▶ _What is expected_
Of all the lines below, return only those starting with the line holding "CN1 pin 1: DM -> LED" and going on through the line holding "SW2: none -> button (GND, SEL1)", exactly as written.

▶ _Records from a data source_

..............................

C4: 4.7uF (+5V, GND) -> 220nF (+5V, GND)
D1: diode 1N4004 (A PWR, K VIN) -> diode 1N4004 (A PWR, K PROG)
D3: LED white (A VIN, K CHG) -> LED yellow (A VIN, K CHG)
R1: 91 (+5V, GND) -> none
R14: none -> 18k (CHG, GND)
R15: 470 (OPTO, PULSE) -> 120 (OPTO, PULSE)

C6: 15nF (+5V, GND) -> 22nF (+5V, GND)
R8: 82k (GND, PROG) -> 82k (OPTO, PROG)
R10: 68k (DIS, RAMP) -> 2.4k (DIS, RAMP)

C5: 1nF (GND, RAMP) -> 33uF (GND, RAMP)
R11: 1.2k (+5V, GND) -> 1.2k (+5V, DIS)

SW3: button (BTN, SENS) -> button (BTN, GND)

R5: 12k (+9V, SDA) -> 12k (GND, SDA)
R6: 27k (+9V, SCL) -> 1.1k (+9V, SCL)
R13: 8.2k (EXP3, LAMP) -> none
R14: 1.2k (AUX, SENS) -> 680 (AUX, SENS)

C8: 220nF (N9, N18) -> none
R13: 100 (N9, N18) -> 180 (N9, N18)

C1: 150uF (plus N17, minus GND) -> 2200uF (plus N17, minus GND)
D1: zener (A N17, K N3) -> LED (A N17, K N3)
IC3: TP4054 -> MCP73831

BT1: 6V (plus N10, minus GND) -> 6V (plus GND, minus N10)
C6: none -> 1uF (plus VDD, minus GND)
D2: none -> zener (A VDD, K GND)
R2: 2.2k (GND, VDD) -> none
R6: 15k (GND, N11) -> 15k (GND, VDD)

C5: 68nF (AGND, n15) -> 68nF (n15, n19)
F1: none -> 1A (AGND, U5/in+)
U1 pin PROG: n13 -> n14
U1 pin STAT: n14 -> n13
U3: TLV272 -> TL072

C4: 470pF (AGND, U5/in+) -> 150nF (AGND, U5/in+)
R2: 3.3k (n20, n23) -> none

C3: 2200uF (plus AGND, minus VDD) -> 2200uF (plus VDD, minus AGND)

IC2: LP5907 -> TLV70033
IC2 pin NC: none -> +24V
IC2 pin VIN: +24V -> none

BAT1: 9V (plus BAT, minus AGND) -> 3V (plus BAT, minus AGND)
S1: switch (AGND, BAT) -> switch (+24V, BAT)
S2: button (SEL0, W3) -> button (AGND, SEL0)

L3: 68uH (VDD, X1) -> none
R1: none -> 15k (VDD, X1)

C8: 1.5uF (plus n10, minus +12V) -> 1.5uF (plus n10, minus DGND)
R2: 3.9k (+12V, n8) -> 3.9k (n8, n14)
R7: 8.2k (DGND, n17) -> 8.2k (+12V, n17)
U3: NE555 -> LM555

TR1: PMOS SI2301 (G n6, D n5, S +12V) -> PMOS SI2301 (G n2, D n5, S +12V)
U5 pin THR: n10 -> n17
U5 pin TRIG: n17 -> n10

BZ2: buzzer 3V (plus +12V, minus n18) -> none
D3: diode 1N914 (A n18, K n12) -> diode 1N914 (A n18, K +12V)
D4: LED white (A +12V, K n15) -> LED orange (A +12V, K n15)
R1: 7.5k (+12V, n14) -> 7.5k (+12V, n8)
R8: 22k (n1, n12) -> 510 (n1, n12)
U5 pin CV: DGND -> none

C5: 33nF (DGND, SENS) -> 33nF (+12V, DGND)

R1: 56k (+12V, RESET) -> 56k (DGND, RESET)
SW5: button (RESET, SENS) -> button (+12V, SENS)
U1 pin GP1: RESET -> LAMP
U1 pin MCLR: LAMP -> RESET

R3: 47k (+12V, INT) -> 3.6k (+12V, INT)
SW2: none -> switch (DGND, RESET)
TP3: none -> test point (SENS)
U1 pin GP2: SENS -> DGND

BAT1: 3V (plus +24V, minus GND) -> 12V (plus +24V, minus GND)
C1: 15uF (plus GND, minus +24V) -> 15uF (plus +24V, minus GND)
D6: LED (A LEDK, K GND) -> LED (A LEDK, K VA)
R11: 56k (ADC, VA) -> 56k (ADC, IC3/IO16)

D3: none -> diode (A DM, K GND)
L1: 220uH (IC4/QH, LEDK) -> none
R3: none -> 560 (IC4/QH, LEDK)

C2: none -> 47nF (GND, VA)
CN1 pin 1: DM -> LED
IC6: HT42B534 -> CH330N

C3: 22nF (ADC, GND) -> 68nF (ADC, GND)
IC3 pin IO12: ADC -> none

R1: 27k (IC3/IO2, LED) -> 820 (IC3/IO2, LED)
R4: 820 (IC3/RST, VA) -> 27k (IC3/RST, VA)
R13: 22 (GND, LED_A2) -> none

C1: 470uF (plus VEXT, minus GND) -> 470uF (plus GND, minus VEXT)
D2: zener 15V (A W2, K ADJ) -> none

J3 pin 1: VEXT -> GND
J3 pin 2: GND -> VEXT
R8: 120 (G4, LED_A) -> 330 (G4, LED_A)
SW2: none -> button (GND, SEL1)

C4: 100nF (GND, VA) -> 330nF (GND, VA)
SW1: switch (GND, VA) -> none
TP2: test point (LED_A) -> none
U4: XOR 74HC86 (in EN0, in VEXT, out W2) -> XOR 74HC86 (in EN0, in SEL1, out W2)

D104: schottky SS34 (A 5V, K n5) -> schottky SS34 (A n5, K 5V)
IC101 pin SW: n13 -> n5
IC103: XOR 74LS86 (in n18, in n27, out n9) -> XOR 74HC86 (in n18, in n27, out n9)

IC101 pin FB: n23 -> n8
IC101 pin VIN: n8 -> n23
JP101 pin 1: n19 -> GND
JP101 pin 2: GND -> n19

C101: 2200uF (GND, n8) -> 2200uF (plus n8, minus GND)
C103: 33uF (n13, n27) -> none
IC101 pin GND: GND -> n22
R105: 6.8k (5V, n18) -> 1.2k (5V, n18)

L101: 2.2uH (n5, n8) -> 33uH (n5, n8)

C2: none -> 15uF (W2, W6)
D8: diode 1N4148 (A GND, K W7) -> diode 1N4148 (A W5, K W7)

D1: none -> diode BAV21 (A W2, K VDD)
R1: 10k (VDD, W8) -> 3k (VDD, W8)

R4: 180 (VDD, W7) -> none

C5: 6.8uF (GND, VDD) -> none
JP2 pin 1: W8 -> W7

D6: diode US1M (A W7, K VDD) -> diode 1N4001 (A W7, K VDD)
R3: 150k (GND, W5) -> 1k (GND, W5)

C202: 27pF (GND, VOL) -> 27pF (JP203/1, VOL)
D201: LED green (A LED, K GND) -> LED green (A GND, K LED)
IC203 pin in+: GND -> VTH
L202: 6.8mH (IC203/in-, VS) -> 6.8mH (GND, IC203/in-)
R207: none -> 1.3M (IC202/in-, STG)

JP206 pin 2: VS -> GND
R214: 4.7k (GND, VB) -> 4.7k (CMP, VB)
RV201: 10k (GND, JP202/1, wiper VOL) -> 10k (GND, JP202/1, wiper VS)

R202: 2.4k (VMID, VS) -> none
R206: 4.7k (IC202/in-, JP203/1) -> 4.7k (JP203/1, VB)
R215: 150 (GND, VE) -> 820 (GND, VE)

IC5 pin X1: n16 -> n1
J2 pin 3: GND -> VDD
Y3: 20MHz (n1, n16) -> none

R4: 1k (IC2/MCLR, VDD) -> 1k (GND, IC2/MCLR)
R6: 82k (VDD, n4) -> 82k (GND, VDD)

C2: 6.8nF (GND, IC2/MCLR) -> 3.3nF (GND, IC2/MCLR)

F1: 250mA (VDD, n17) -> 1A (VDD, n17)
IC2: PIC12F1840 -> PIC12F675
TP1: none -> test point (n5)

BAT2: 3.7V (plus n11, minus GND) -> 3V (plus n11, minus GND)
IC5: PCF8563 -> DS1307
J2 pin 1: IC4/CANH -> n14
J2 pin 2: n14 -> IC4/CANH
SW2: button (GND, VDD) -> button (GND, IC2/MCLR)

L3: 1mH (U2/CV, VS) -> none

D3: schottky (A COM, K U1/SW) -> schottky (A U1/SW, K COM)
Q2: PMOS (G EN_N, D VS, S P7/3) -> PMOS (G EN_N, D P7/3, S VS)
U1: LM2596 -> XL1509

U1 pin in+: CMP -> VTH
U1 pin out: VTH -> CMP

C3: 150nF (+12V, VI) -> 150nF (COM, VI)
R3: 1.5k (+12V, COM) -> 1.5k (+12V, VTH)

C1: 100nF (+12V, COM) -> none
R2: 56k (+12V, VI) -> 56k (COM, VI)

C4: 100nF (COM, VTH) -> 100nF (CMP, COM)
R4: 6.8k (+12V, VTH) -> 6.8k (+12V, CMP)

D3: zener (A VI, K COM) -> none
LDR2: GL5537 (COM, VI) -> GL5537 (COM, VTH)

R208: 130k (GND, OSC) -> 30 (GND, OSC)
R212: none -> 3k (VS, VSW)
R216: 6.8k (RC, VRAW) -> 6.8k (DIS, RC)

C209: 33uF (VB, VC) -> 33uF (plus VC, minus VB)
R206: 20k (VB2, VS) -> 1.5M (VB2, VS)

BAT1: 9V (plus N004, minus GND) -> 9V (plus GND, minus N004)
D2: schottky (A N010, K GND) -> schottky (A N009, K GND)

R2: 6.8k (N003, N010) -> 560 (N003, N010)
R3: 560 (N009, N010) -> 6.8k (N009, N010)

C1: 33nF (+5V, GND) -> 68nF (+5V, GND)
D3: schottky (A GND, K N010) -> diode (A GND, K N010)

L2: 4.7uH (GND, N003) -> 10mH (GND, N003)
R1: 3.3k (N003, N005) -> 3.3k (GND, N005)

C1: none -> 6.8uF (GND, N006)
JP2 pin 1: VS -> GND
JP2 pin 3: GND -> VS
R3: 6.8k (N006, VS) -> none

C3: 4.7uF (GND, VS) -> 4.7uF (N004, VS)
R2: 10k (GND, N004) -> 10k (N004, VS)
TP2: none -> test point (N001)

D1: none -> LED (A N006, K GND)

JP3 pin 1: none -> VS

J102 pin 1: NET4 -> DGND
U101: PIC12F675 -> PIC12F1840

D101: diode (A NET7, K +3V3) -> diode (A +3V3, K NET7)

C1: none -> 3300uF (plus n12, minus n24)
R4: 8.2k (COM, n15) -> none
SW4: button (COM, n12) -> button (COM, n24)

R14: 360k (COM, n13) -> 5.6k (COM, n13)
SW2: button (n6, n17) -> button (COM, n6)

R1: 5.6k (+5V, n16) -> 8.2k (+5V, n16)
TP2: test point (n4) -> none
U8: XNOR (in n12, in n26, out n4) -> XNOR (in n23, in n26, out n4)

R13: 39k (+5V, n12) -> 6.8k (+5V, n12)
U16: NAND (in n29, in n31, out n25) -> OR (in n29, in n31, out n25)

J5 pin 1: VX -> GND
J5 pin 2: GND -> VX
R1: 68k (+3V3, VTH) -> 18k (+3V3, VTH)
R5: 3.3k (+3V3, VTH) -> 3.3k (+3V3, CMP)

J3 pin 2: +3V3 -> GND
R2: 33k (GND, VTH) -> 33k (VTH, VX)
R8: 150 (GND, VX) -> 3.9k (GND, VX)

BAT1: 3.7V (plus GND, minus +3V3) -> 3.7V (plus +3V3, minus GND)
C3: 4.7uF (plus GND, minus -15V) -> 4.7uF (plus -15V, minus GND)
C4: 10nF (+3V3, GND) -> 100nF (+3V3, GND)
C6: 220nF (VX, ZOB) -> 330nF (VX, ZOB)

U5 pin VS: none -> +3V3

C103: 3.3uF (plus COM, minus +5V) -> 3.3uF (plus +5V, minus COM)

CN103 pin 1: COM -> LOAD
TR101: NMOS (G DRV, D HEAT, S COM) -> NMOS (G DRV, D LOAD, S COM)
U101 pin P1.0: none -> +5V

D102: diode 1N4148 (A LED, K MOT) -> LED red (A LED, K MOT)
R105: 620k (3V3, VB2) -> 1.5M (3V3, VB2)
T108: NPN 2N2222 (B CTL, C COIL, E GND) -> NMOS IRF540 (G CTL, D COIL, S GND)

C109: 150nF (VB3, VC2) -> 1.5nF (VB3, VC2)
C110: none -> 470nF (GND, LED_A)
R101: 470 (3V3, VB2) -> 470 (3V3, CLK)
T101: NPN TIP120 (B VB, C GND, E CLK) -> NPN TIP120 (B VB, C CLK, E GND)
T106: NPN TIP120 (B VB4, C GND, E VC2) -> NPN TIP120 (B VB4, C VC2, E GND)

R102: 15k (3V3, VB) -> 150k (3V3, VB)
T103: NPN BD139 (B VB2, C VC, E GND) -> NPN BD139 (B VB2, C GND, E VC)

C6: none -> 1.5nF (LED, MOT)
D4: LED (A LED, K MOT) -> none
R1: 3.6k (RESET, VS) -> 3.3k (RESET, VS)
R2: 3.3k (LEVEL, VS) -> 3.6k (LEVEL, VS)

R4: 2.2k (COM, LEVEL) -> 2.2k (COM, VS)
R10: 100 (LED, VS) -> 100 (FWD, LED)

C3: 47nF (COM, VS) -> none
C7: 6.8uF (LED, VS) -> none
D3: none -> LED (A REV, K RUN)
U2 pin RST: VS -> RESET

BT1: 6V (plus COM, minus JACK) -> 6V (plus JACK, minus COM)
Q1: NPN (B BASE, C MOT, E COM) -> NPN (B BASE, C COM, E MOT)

..............................

▶ _Task output_
CN1 pin 1: DM -> LED
IC6: HT42B534 -> CH330N

C3: 22nF (ADC, GND) -> 68nF (ADC, GND)
IC3 pin IO12: ADC -> none

R1: 27k (IC3/IO2, LED) -> 820 (IC3/IO2, LED)
R4: 820 (IC3/RST, VA) -> 27k (IC3/RST, VA)
R13: 22 (GND, LED_A2) -> none

C1: 470uF (plus VEXT, minus GND) -> 470uF (plus GND, minus VEXT)
D2: zener 15V (A W2, K ADJ) -> none

J3 pin 1: VEXT -> GND
J3 pin 2: GND -> VEXT
R8: 120 (G4, LED_A) -> 330 (G4, LED_A)
SW2: none -> button (GND, SEL1)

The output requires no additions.